#### [Exercise objective]
Count every line below that holds the word "plus", and give the number with no other words.

#### [Data for this exercise]
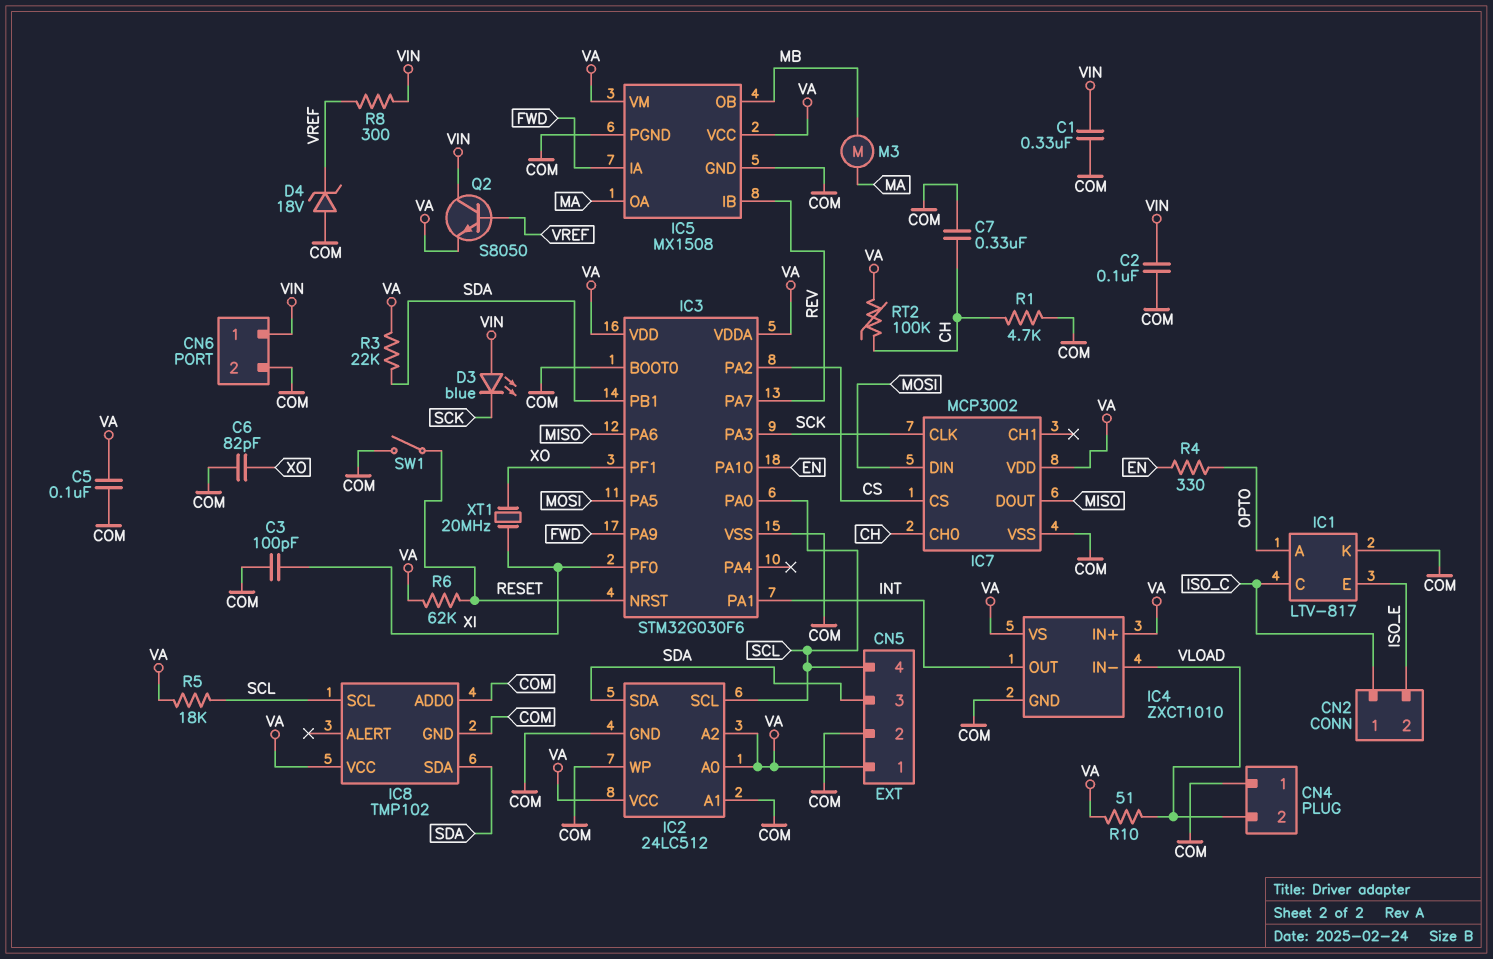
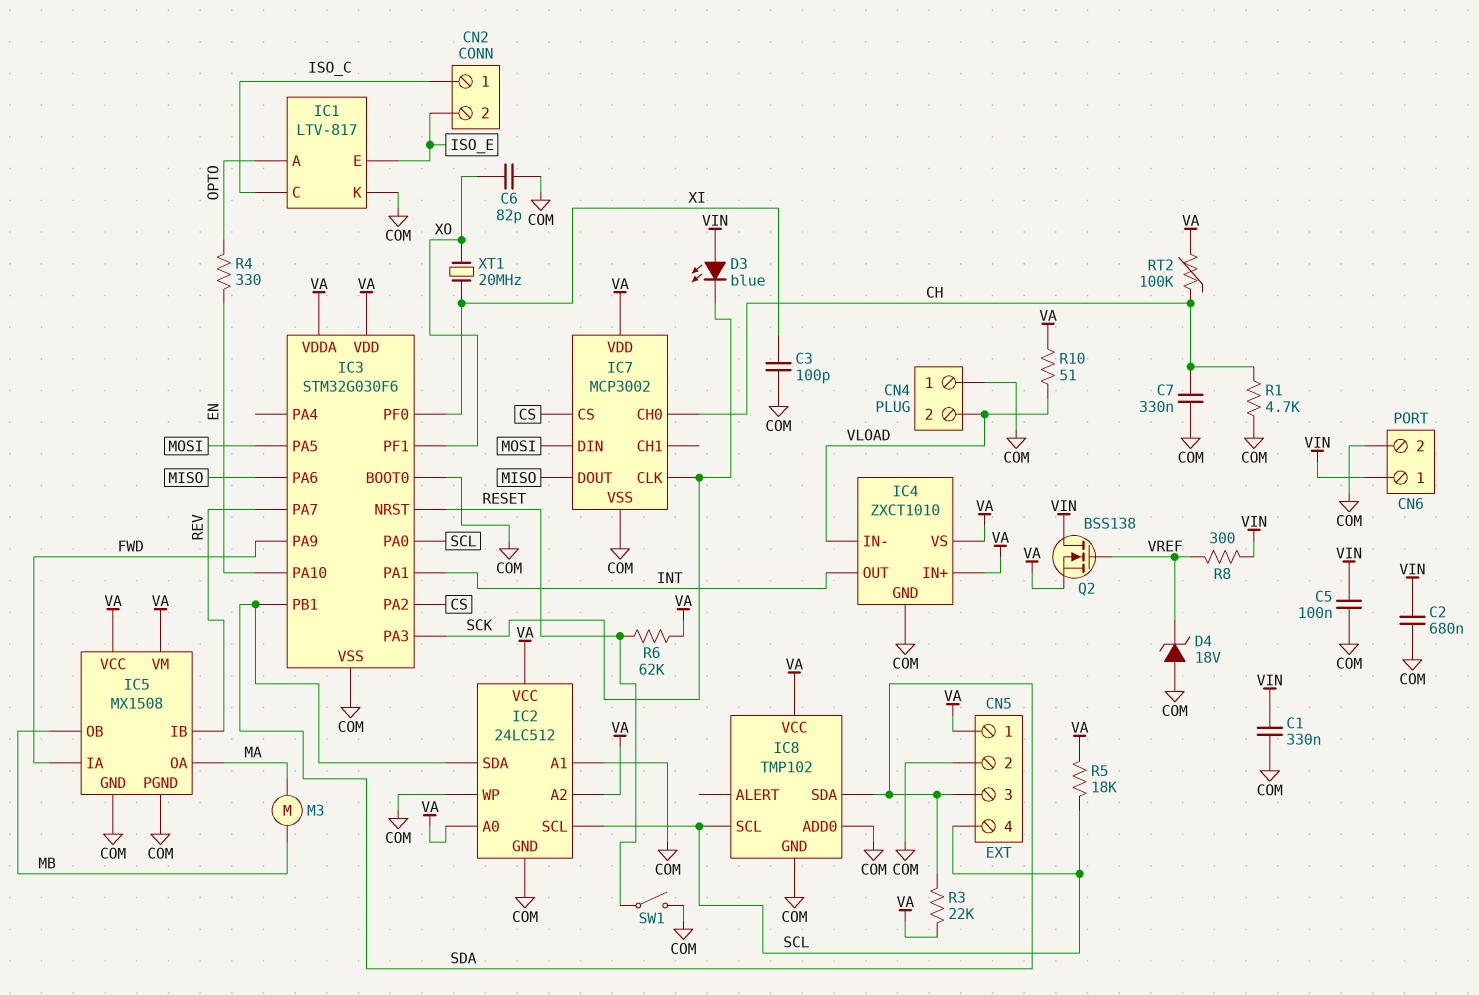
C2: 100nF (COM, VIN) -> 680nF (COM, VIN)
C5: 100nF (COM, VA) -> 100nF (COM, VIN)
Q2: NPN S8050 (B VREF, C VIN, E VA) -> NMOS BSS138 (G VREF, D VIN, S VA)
==
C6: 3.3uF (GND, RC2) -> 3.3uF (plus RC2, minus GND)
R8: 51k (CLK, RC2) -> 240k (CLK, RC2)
--
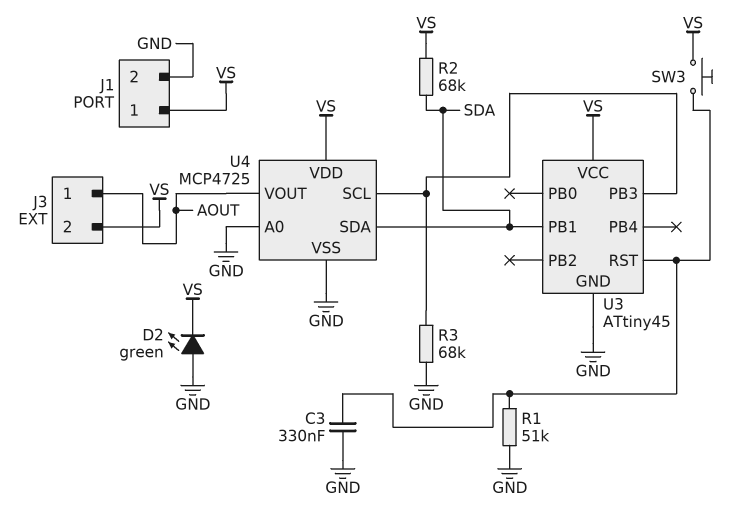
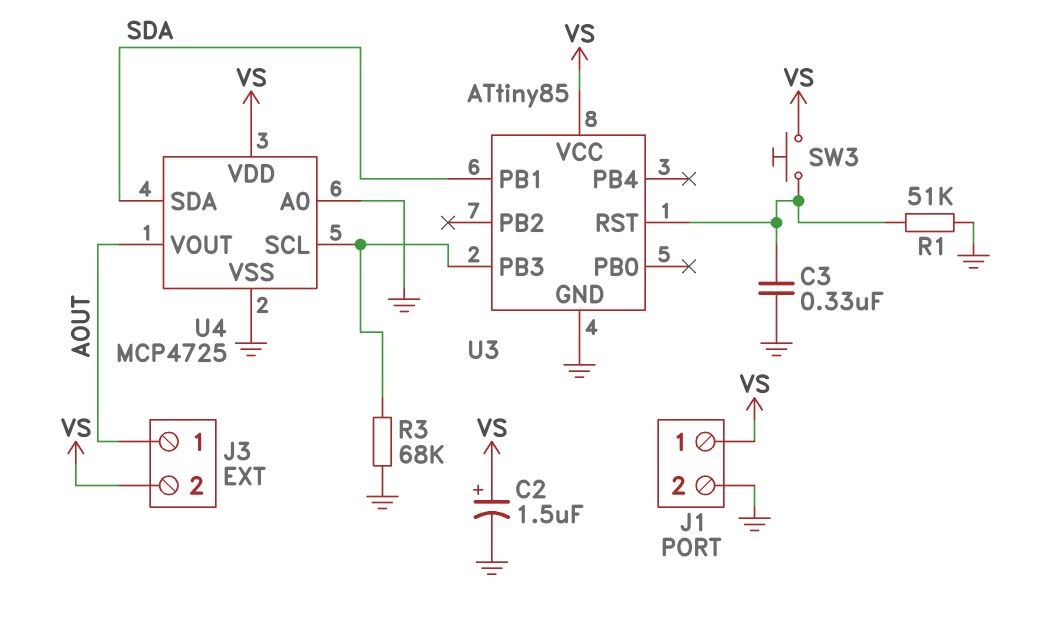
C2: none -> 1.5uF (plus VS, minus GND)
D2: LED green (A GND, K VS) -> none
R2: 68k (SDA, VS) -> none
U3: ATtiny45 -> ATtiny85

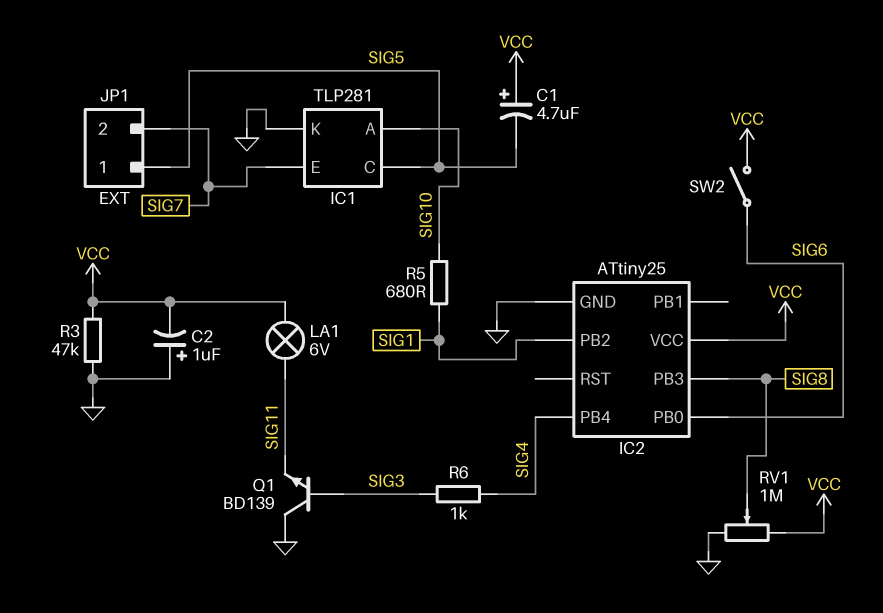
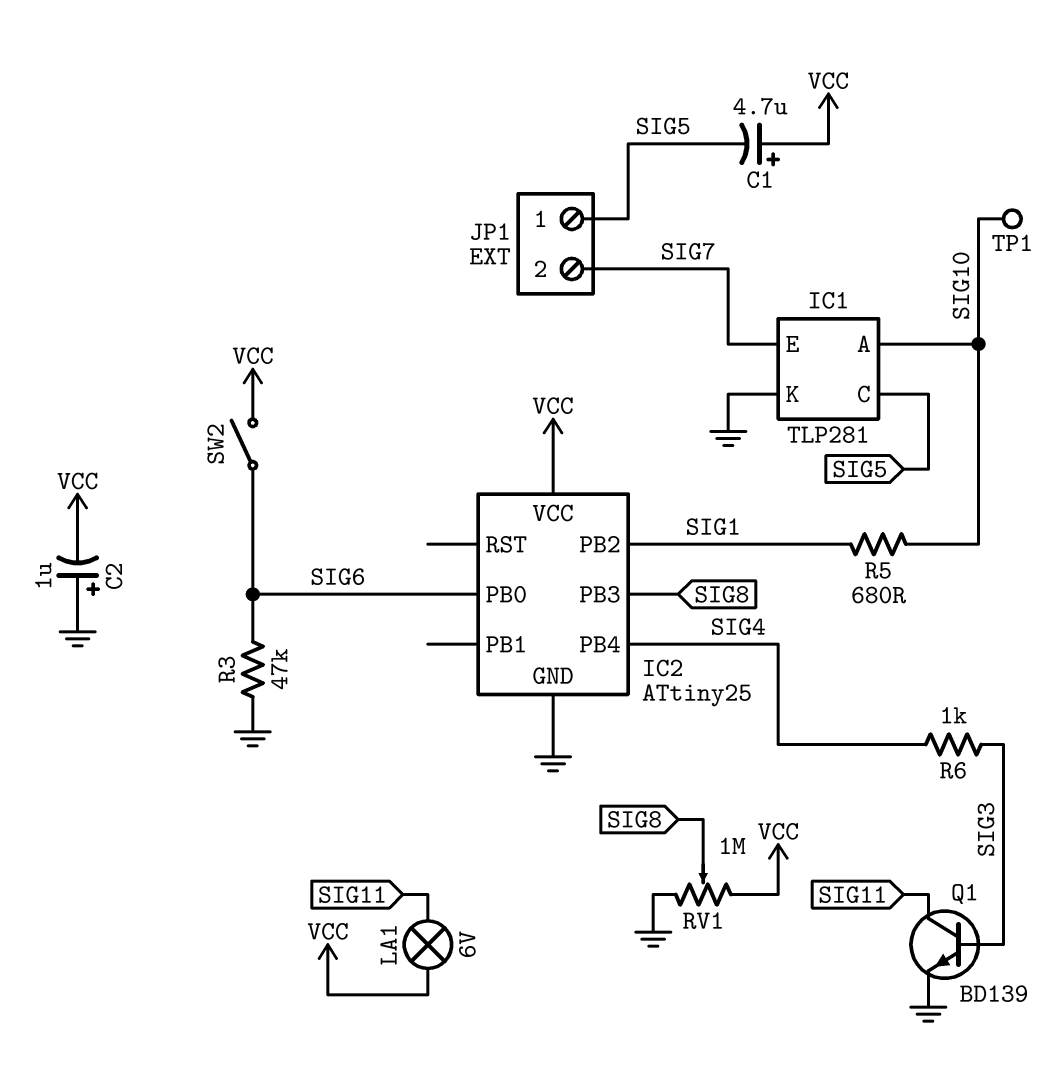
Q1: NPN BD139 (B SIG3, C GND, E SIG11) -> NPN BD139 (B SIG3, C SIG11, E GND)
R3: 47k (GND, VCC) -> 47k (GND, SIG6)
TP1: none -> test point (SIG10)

#### [Answer box]
2